- [Your instructions]:
With both ends included, repeat exactly the lines of the entries below from the one containing "none -> pink headphones <603,16,681,61>" down to the one containing "black star <512,418,578,471> -> none", and no others.

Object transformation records

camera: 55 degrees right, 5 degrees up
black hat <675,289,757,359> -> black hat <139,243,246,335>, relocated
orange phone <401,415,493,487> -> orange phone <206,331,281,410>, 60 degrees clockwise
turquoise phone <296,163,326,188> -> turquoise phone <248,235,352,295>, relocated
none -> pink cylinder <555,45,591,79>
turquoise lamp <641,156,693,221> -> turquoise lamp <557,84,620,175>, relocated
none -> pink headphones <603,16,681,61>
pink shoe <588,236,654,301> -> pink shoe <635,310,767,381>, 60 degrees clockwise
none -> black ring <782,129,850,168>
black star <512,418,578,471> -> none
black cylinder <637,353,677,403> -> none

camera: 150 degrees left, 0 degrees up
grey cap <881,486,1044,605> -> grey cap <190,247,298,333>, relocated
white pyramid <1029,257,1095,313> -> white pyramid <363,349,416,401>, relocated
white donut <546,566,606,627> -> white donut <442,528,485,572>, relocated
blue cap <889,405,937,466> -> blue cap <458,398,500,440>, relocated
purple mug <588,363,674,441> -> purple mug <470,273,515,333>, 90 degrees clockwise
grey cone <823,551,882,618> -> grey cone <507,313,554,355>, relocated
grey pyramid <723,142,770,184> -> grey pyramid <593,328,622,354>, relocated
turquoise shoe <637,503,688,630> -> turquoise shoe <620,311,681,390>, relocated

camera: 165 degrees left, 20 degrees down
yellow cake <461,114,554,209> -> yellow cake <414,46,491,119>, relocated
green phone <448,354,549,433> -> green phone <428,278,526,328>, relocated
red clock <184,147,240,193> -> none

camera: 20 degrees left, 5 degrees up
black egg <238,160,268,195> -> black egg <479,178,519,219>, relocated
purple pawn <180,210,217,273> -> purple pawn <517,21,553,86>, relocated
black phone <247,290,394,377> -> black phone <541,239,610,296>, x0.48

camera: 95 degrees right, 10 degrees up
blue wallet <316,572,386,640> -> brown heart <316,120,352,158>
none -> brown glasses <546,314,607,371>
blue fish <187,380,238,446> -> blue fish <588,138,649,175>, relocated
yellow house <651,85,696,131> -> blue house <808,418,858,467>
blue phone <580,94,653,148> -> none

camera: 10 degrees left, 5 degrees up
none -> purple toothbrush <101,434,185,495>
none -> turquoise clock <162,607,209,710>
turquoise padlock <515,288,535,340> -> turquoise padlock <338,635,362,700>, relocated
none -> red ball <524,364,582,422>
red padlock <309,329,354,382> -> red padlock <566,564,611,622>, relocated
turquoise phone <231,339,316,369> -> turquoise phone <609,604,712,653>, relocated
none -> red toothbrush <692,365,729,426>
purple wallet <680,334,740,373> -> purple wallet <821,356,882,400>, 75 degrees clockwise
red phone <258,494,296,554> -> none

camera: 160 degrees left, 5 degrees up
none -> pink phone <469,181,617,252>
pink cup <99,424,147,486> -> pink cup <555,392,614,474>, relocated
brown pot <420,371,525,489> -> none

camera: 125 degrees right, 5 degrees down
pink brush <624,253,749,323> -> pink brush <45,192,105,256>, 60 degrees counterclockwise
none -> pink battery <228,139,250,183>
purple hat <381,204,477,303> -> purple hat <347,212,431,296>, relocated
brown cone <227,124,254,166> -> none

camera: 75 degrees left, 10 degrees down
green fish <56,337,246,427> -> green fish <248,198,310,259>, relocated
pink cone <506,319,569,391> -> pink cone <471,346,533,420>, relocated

- [Solution for this task]:
none -> pink headphones <603,16,681,61>
pink shoe <588,236,654,301> -> pink shoe <635,310,767,381>, 60 degrees clockwise
none -> black ring <782,129,850,168>
black star <512,418,578,471> -> none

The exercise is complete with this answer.